## Extracted data:

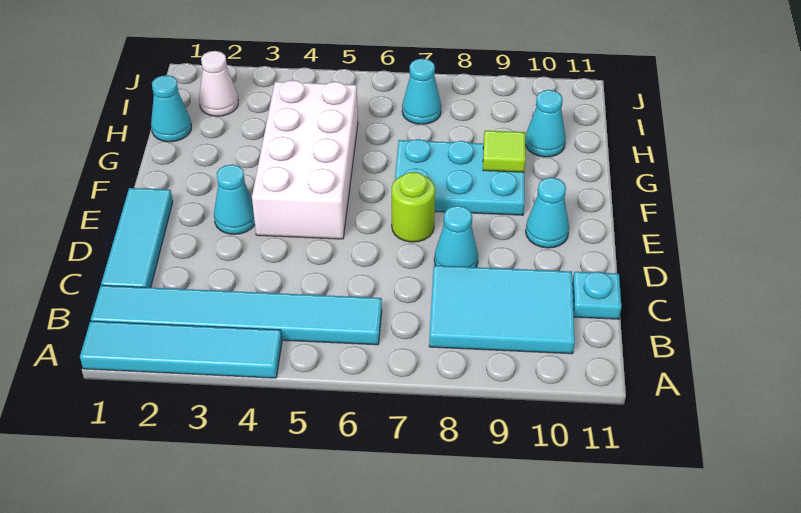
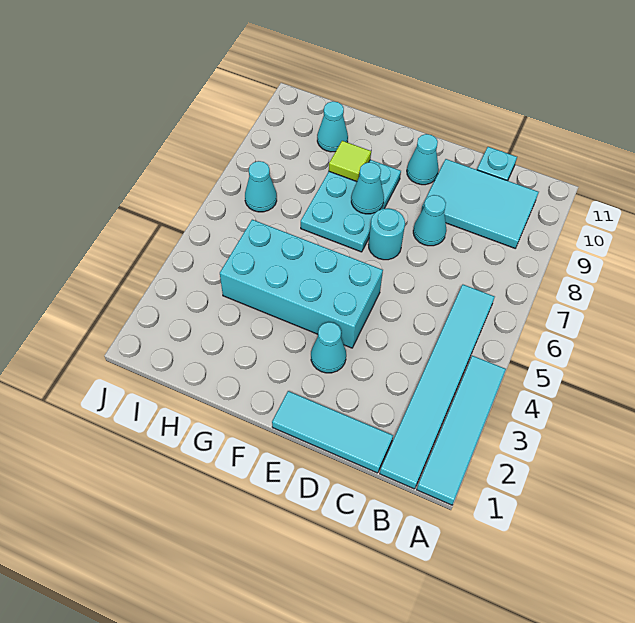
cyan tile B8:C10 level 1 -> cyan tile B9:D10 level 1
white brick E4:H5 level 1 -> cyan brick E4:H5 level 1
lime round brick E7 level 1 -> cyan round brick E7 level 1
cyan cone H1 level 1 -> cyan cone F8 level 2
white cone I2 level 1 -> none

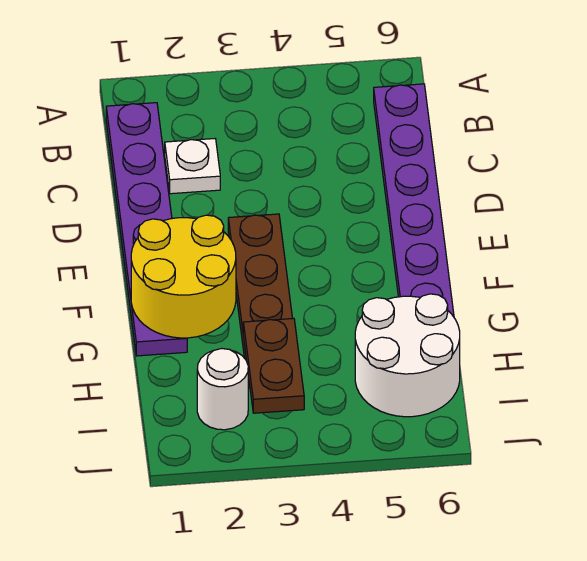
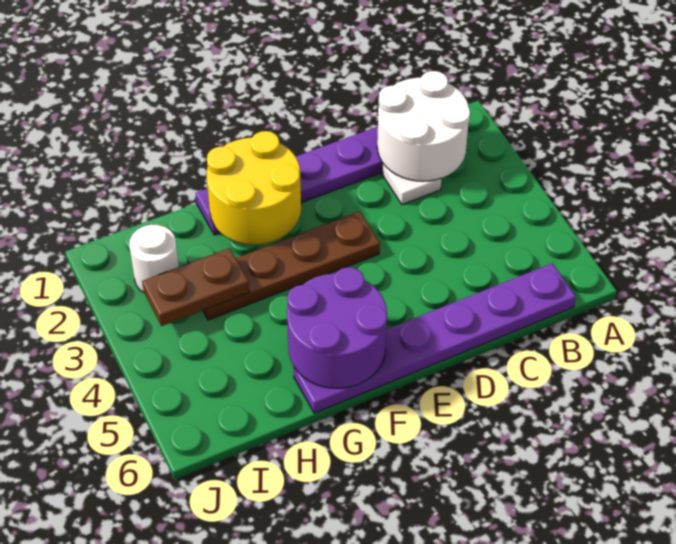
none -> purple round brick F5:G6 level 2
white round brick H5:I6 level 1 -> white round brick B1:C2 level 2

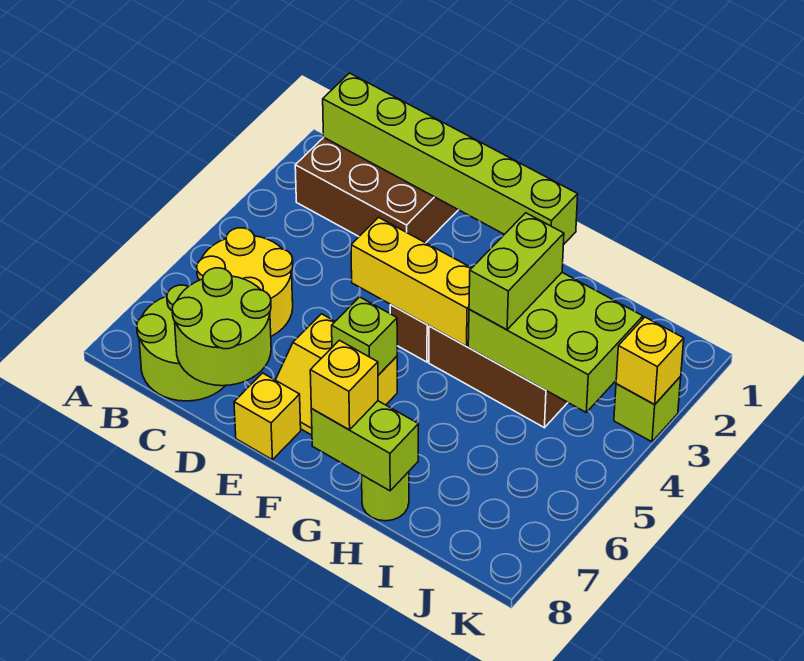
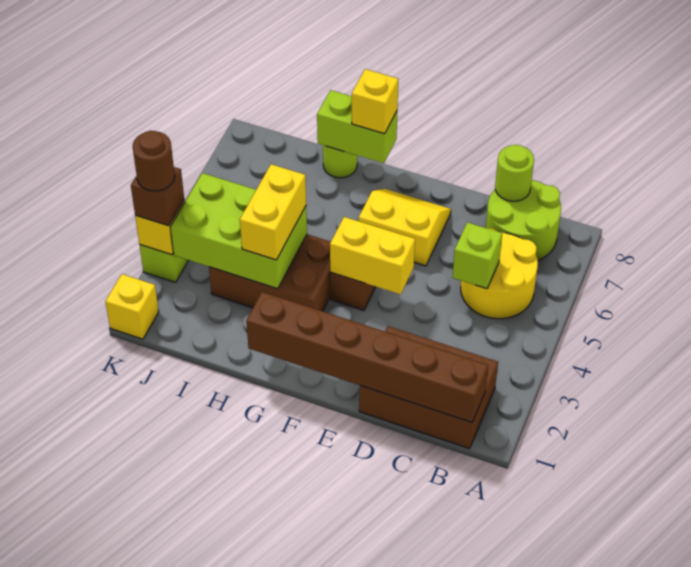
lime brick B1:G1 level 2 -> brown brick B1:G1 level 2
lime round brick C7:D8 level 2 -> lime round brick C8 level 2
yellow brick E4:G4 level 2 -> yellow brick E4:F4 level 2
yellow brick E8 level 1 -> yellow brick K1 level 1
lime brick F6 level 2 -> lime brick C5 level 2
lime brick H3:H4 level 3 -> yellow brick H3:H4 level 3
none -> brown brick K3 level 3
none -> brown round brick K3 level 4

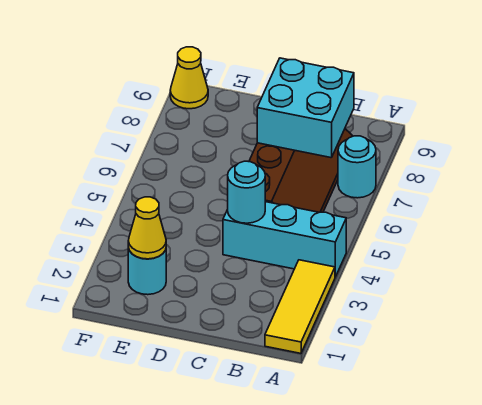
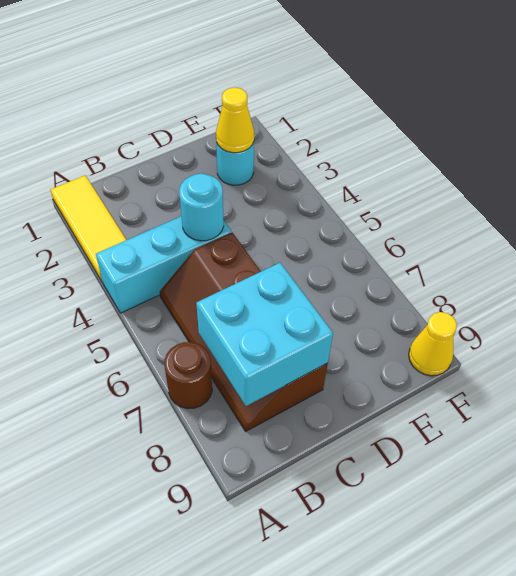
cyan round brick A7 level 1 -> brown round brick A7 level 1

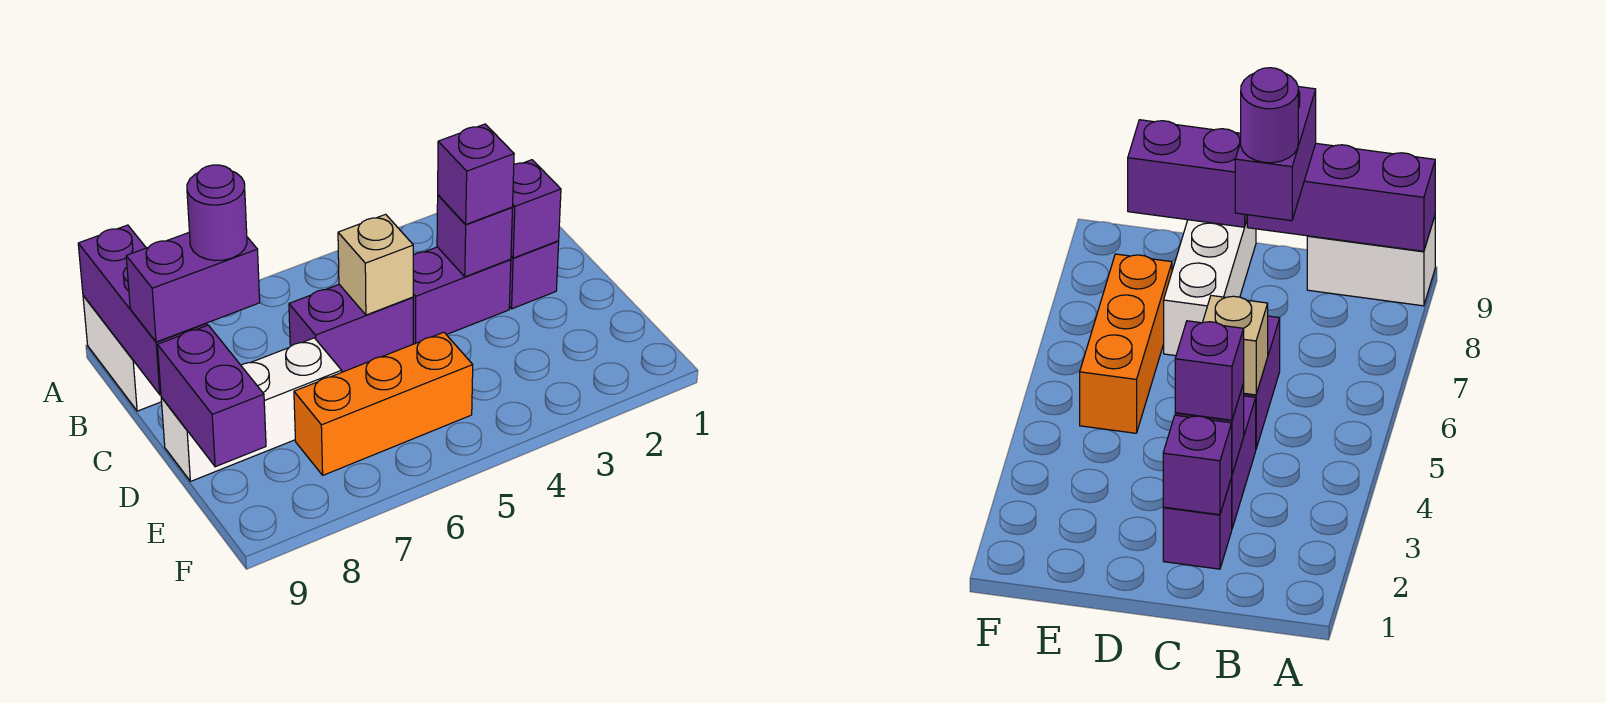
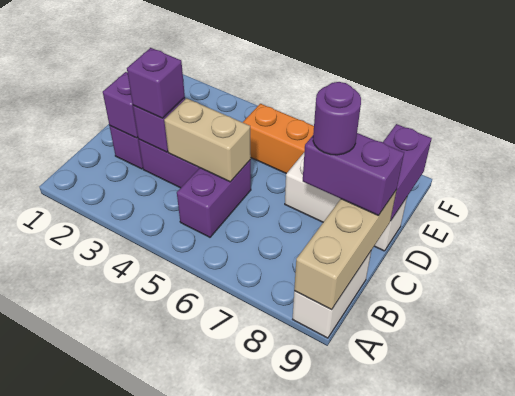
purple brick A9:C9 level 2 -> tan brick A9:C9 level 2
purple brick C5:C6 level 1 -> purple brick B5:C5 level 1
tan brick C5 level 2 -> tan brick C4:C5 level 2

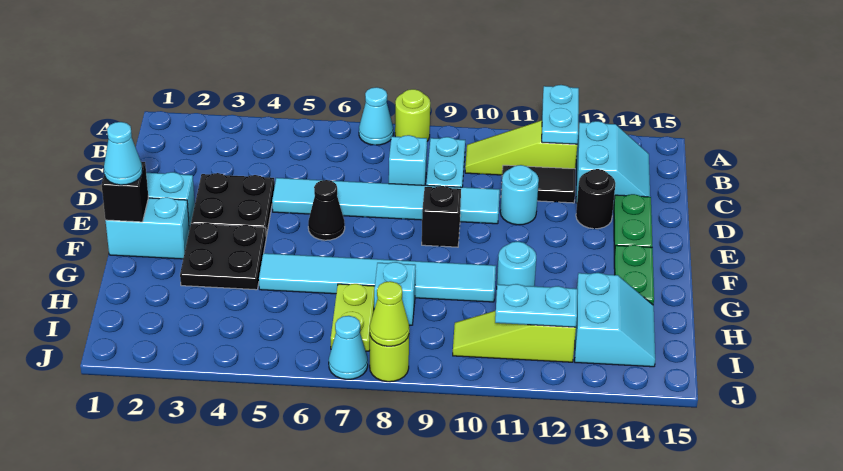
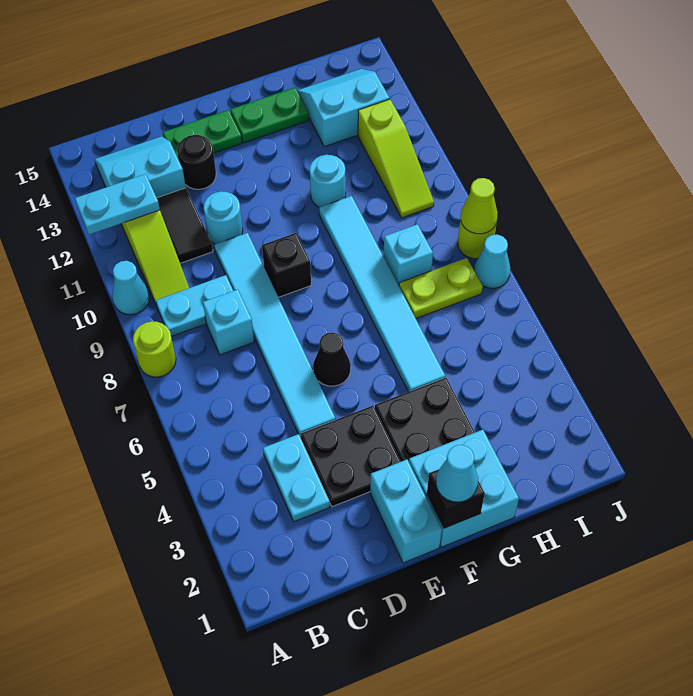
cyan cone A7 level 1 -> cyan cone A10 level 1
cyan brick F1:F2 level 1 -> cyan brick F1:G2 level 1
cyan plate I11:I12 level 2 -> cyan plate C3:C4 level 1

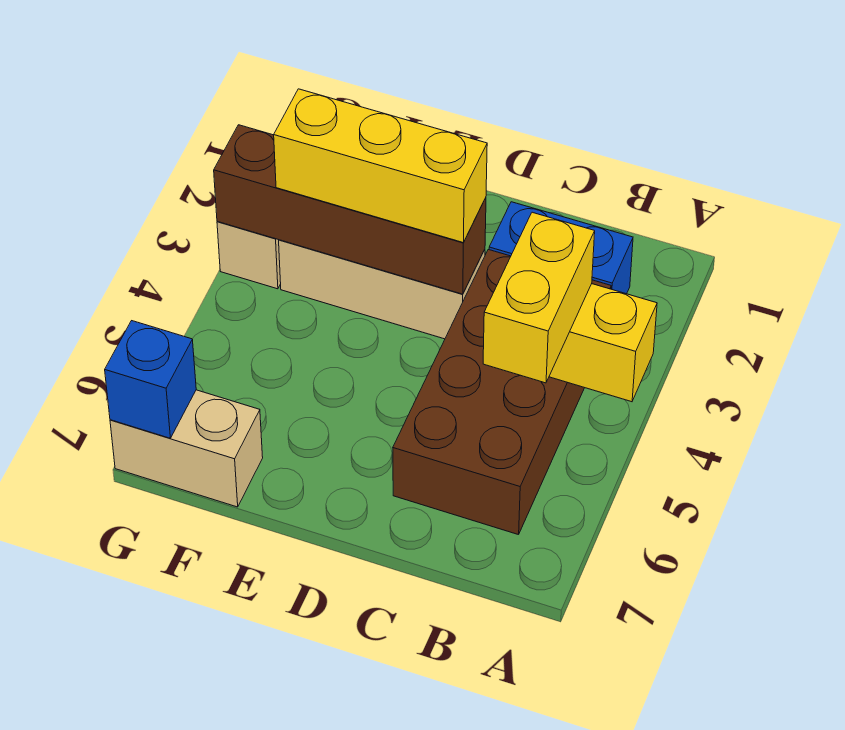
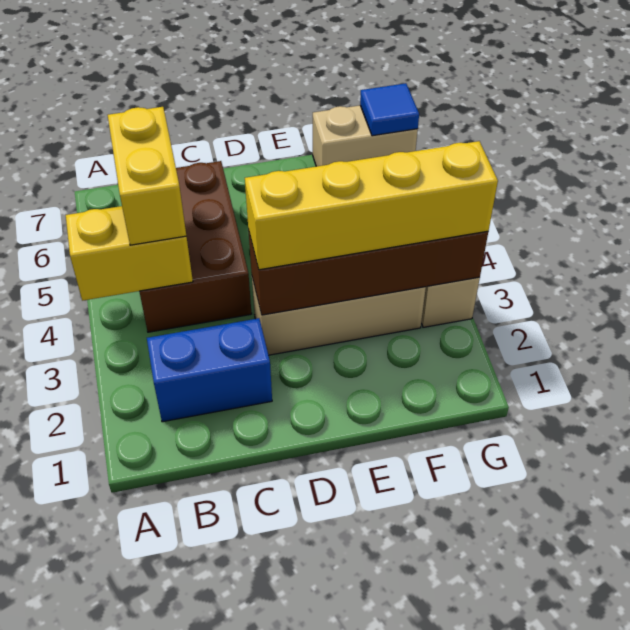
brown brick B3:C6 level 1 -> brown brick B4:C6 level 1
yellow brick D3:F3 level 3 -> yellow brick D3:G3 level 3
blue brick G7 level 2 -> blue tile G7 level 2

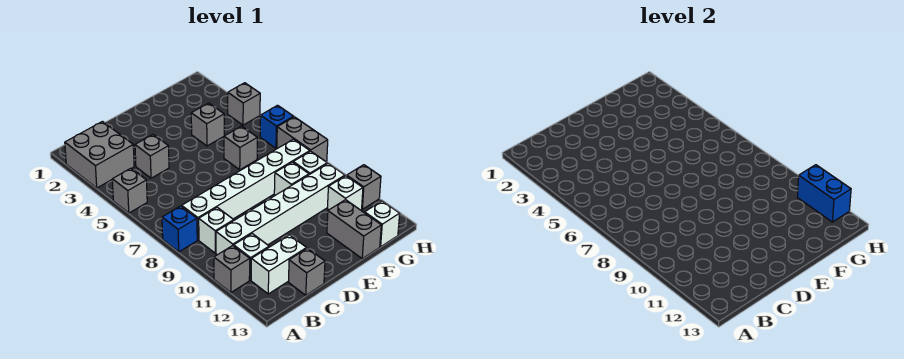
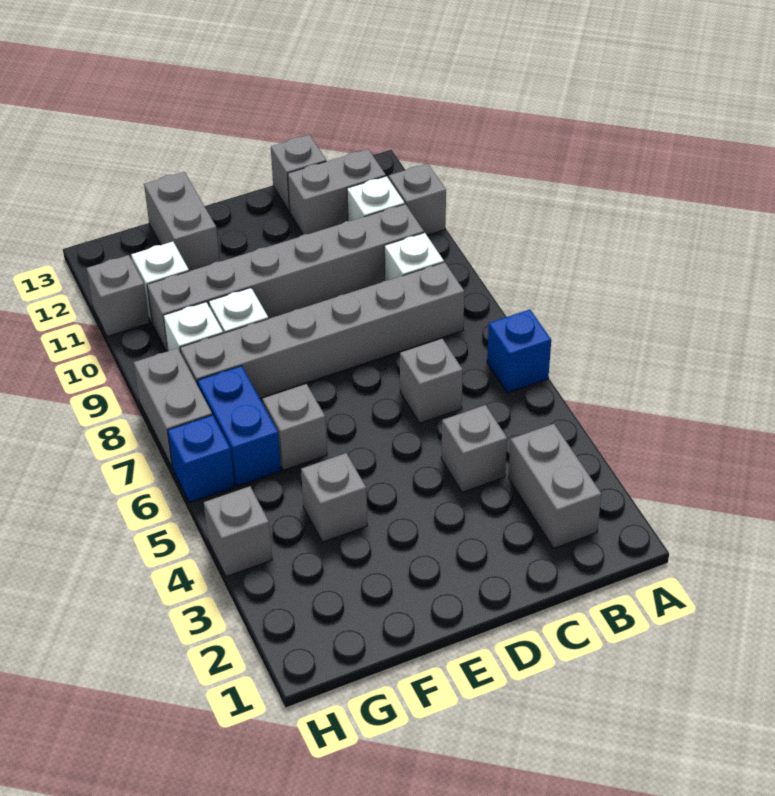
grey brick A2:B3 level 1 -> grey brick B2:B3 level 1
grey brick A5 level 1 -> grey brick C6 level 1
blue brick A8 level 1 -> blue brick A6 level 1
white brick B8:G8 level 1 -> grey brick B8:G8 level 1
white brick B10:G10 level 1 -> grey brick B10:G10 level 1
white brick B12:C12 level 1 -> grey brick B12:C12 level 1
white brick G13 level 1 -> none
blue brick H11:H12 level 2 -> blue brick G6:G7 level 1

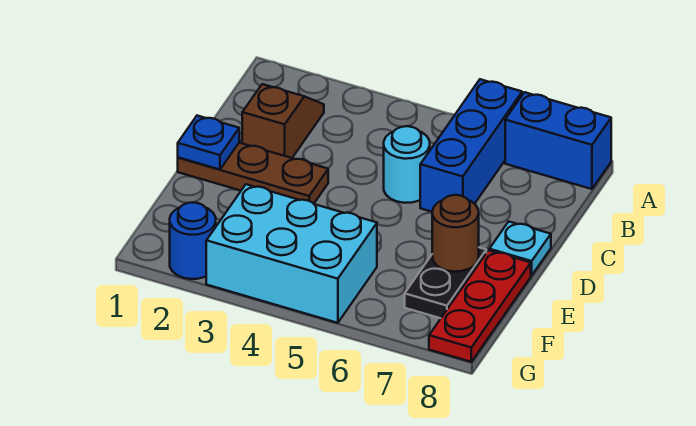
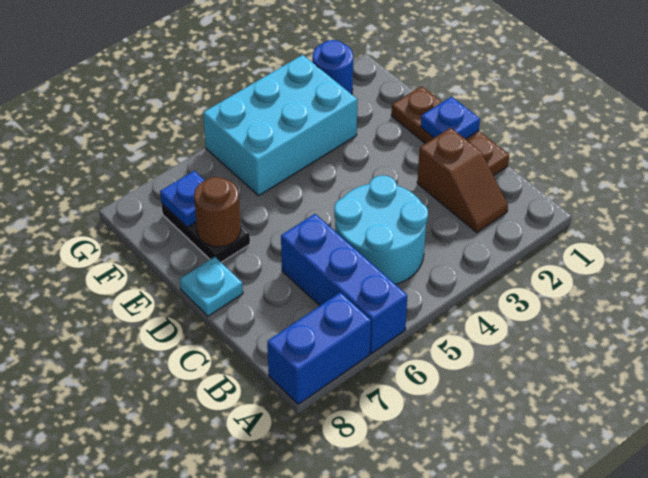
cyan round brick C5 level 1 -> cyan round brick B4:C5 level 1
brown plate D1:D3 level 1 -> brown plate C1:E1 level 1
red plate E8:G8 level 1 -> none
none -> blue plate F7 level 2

## Exercise:
The word is "tile". Copy every line above where it appears.

## Task solution:
cyan tile B8:C10 level 1 -> cyan tile B9:D10 level 1
blue brick G7 level 2 -> blue tile G7 level 2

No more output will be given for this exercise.